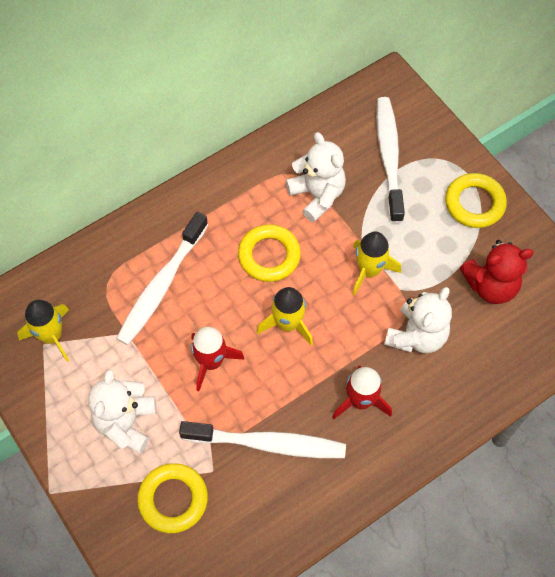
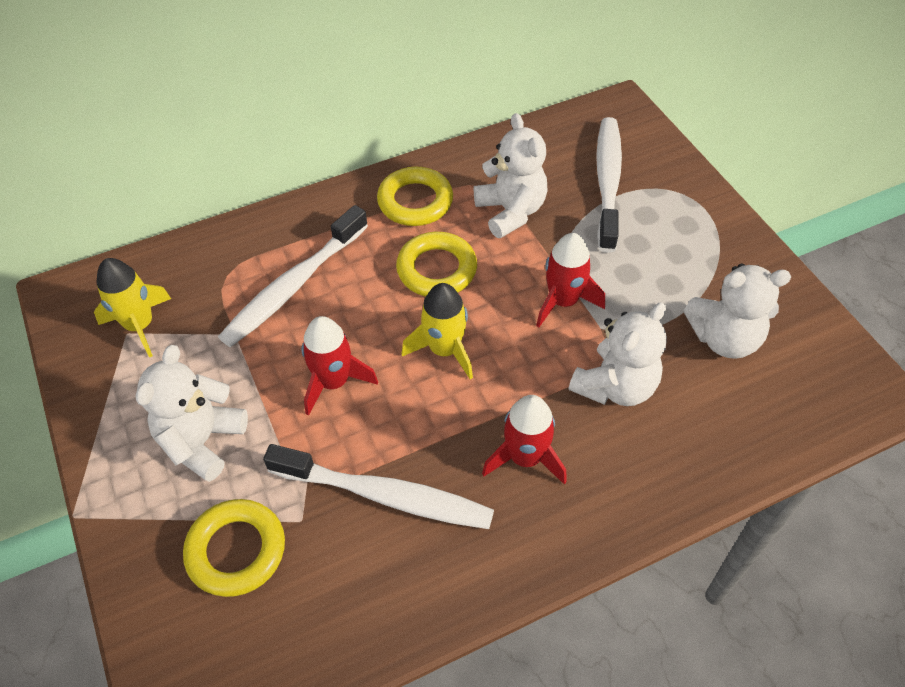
camera: 10 degrees right, 10 degrees down
(369, 271) = (563, 301): yellow rocket -> red rocket
(474, 203) = (711, 242): yellow ring -> yellow ring (415, 201)
(491, 286) = (724, 339): red teddy bear -> white teddy bear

* * *

=== Task prompt ===
Go through the data above and transcribe it in full, omitting any image.

=== Reply ===
camera: 10 degrees right, 10 degrees down
(369, 271) = (563, 301): yellow rocket -> red rocket
(474, 203) = (711, 242): yellow ring -> yellow ring (415, 201)
(491, 286) = (724, 339): red teddy bear -> white teddy bear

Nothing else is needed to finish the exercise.